<<<<

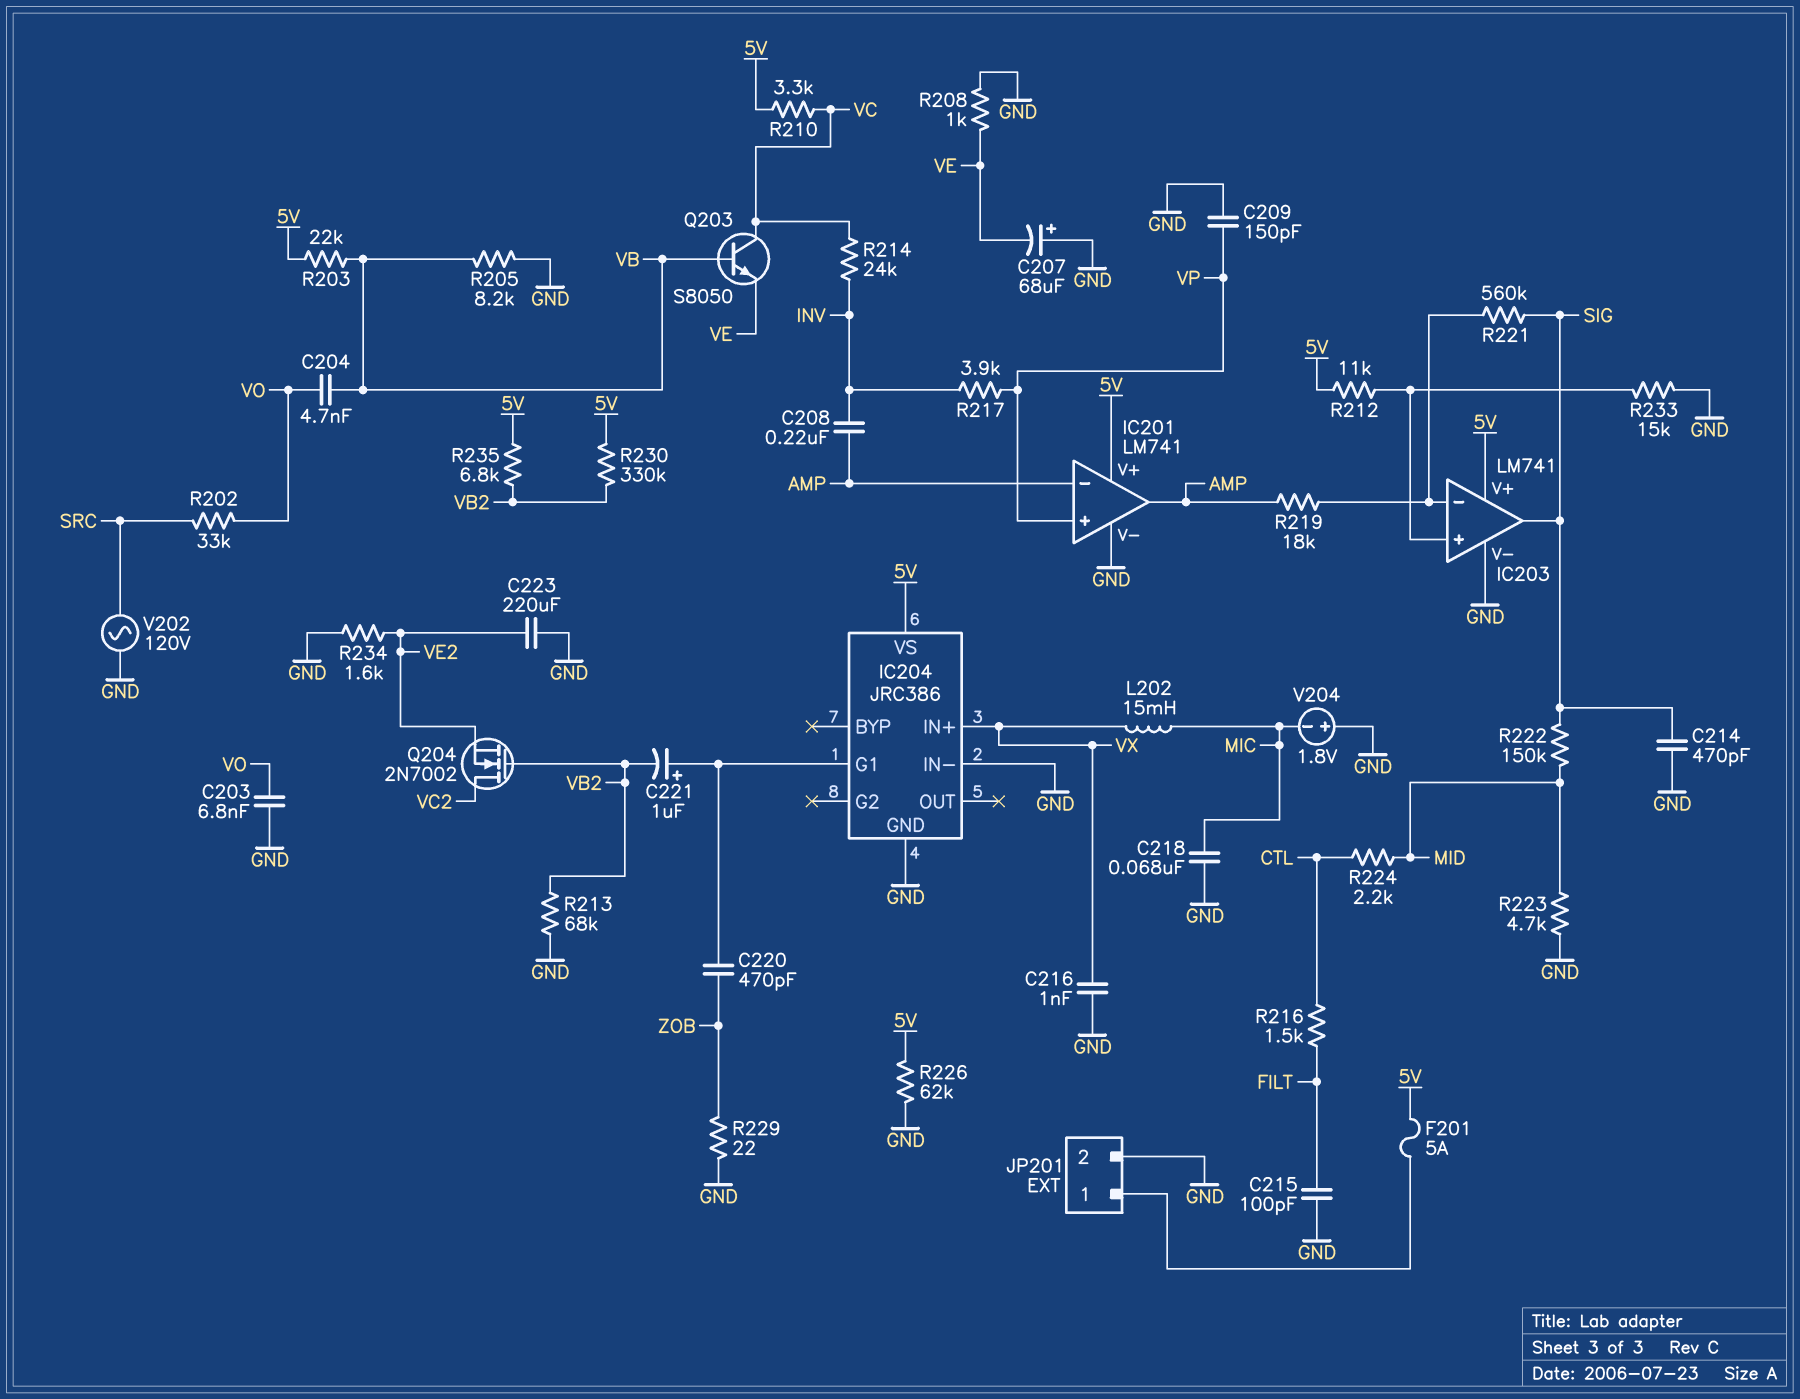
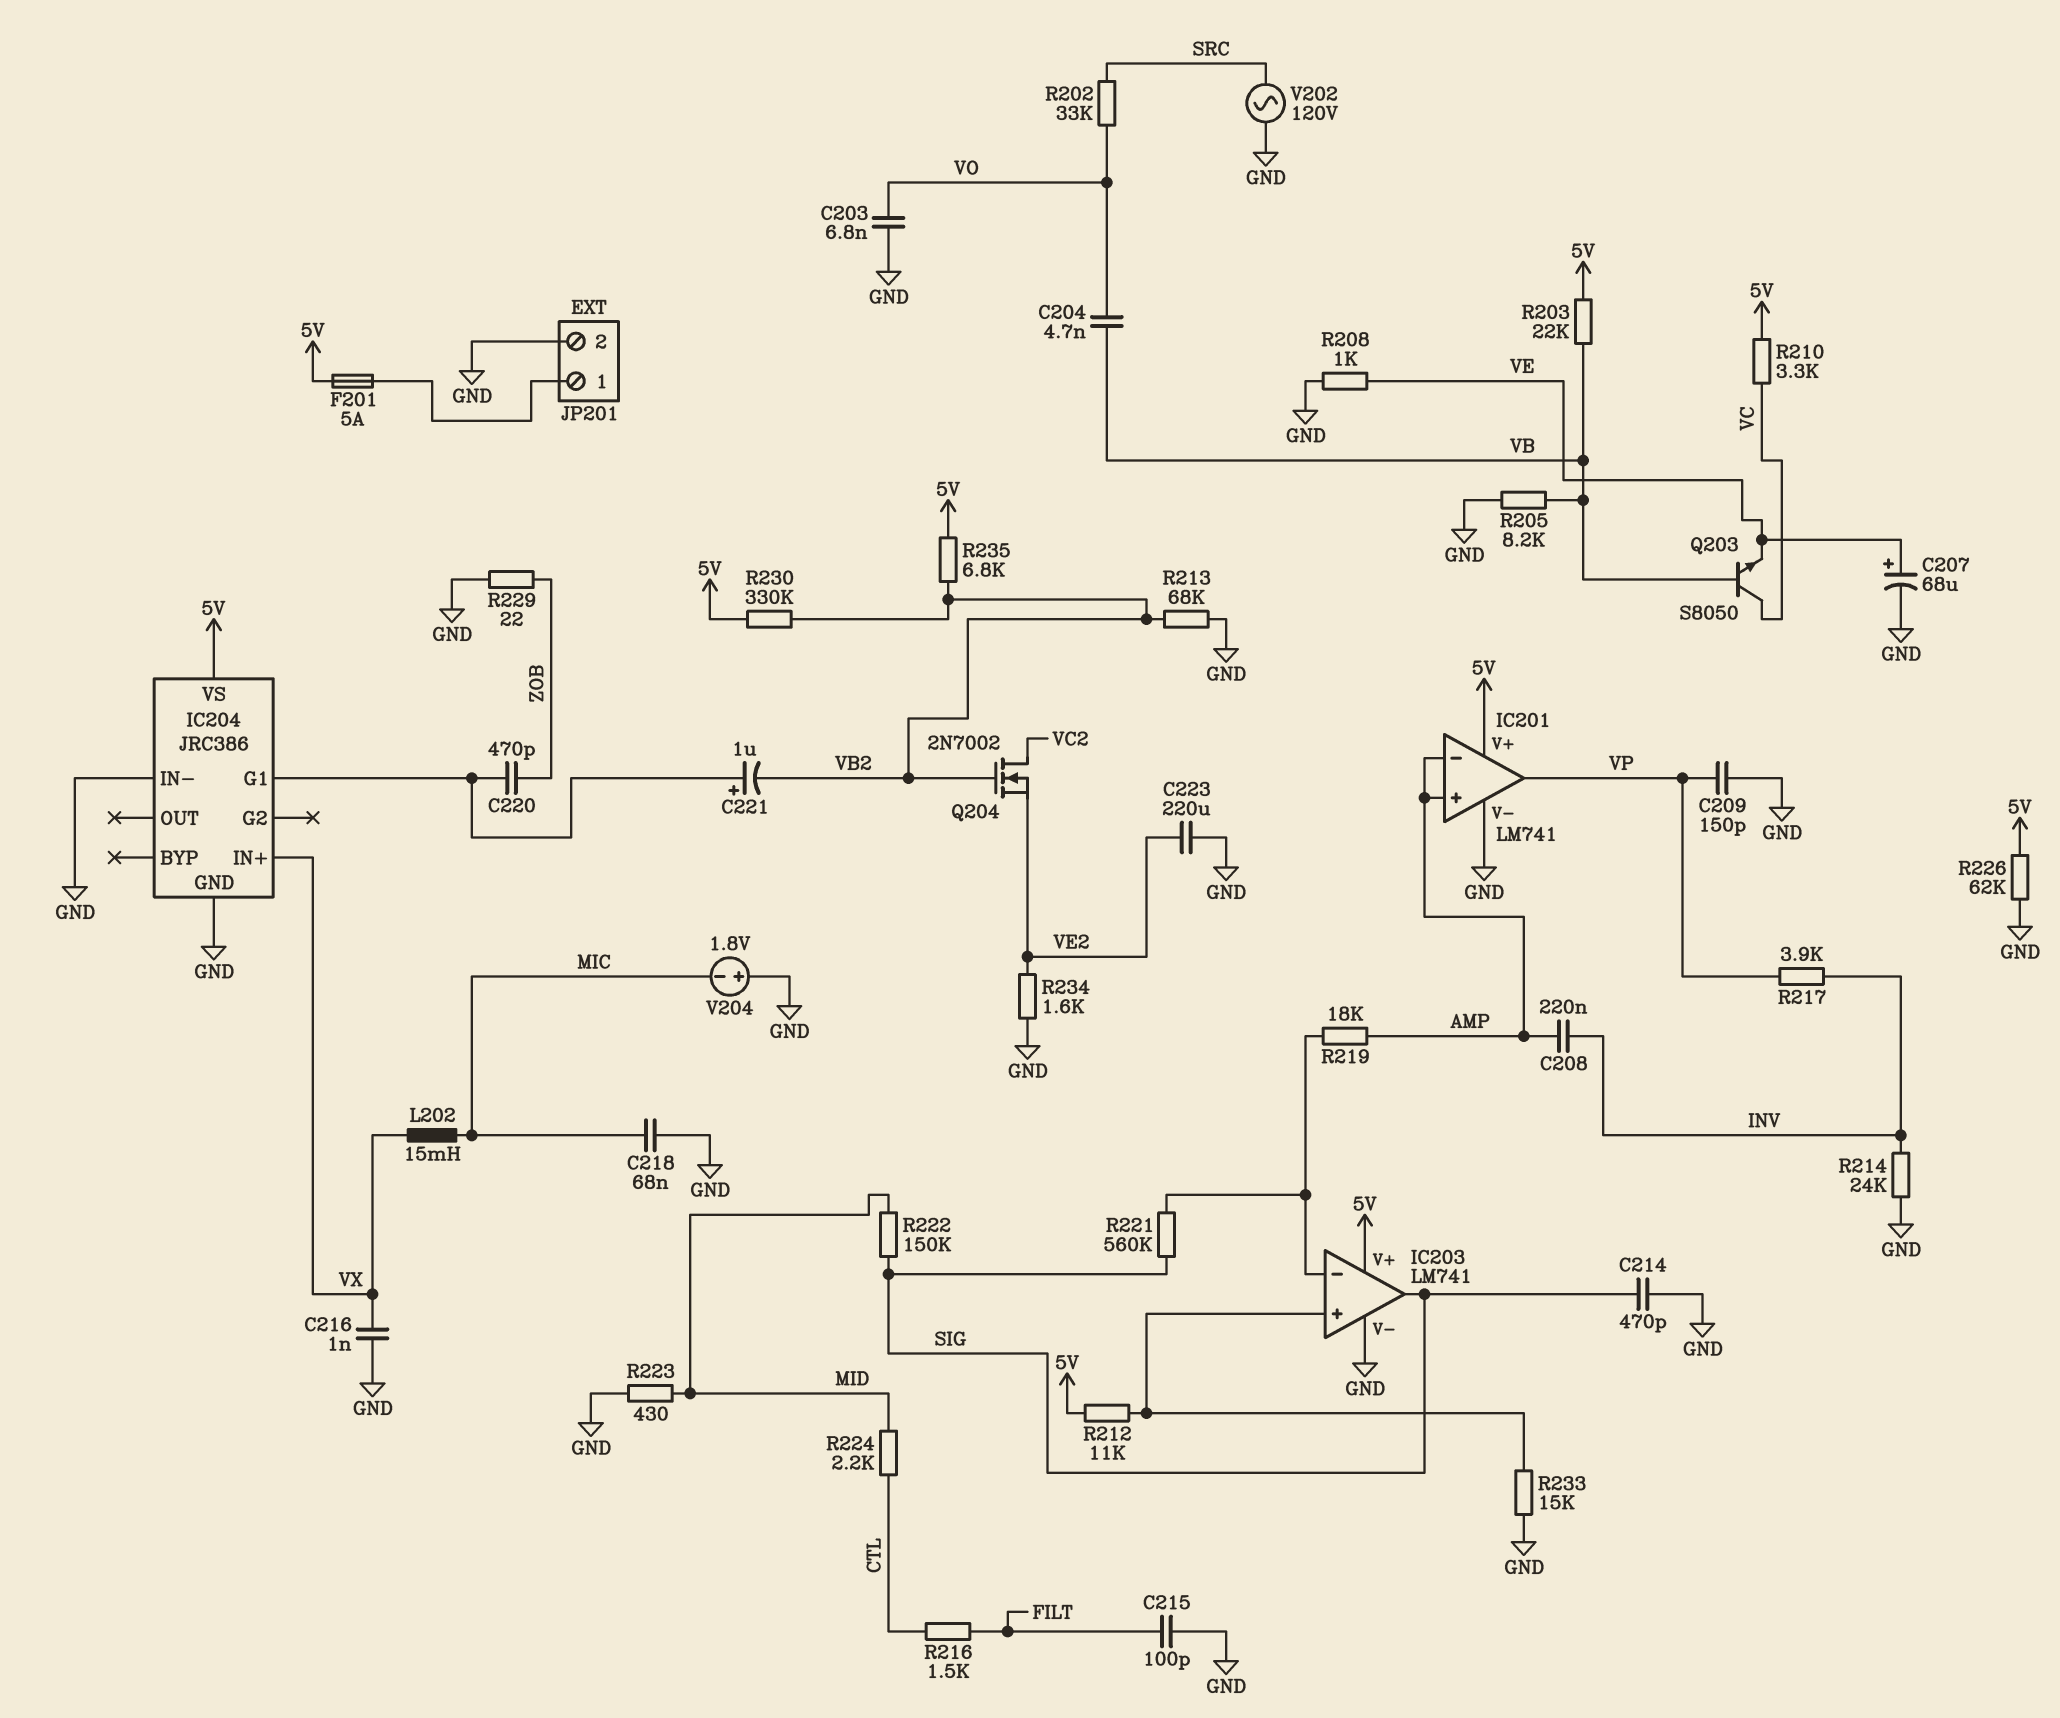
C207: 68uF (plus GND, minus VE) -> 68uF (plus VE, minus GND)
IC201 pin in+: VP -> AMP
IC201 pin out: AMP -> VP
R214: 24k (INV, VC) -> 24k (GND, INV)
R223: 4.7k (GND, MID) -> 430 (GND, MID)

>>>>

## Assigned task
Your copy should hold every entry exactly as written, but none of the pictures.

## Worked solution
C207: 68uF (plus GND, minus VE) -> 68uF (plus VE, minus GND)
IC201 pin in+: VP -> AMP
IC201 pin out: AMP -> VP
R214: 24k (INV, VC) -> 24k (GND, INV)
R223: 4.7k (GND, MID) -> 430 (GND, MID)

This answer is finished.